Prompt: From the line with "grey robot: 4 -> 5" through the final line below, restate each line word for word and return nothing else.

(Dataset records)
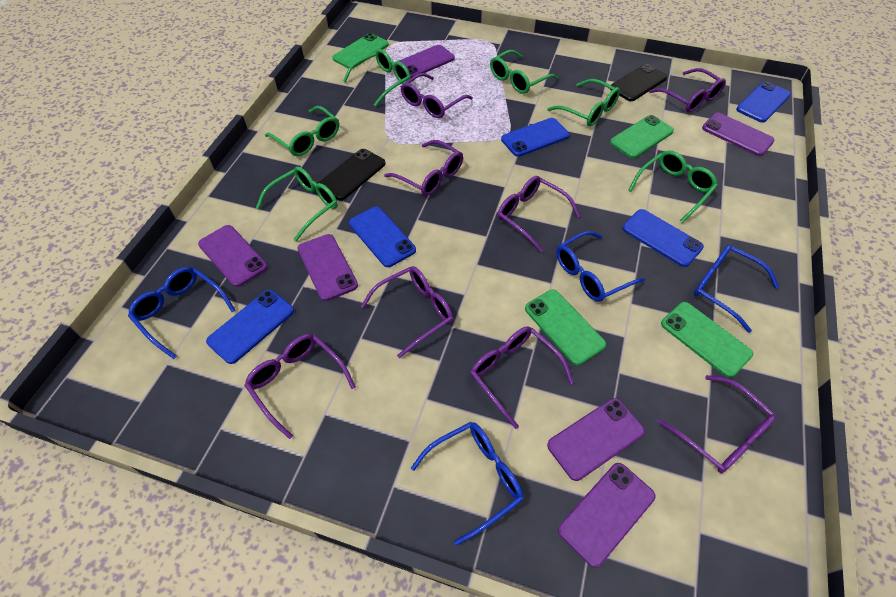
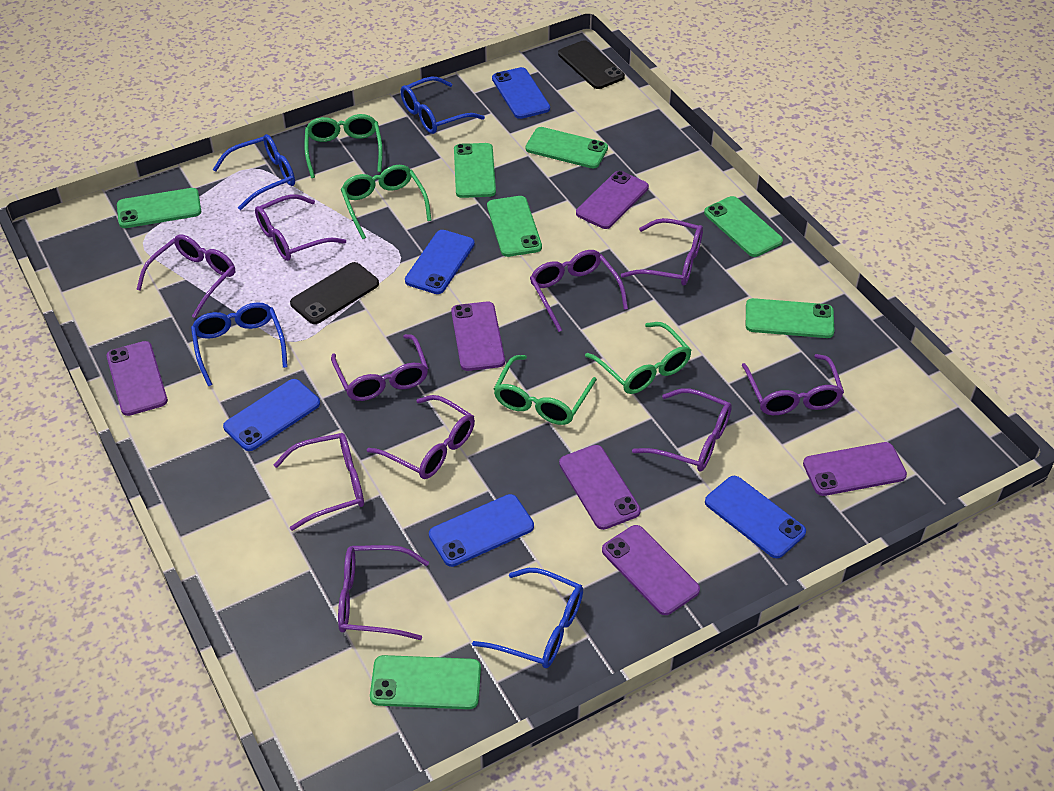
green glasses: 6 -> 4
green phone: 4 -> 7
purple glasses: 8 -> 10

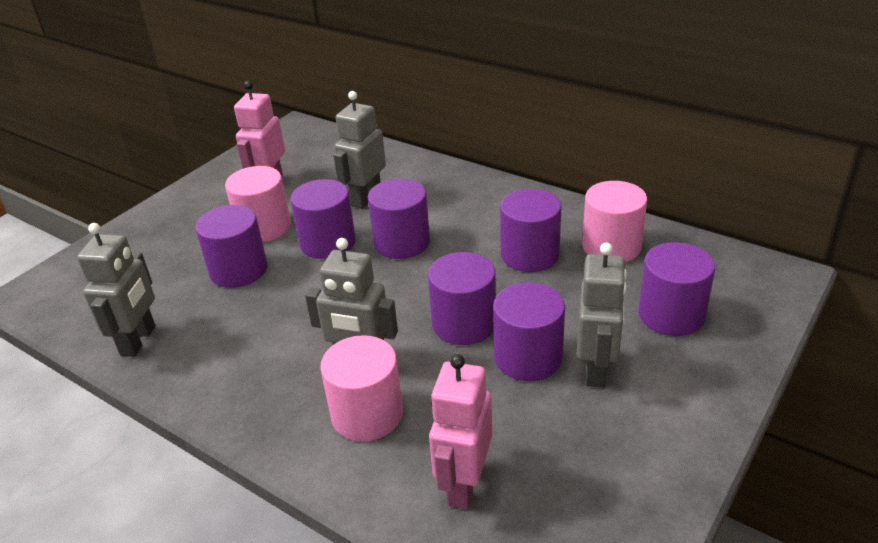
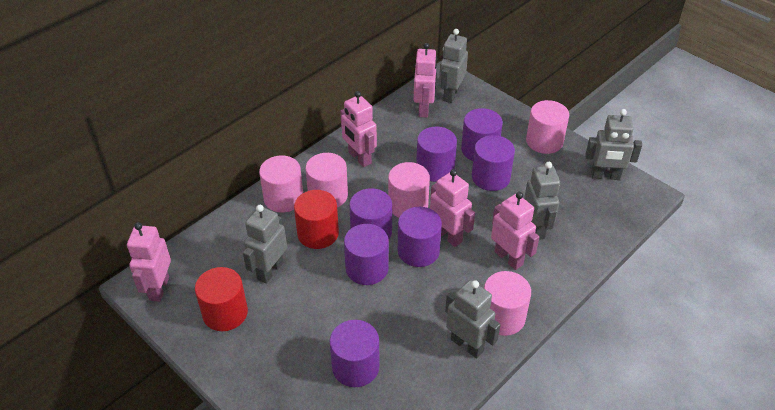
grey robot: 4 -> 5
pink cylinder: 3 -> 5
pink robot: 2 -> 5
red cylinder: 0 -> 2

Exercise response:
grey robot: 4 -> 5
pink cylinder: 3 -> 5
pink robot: 2 -> 5
red cylinder: 0 -> 2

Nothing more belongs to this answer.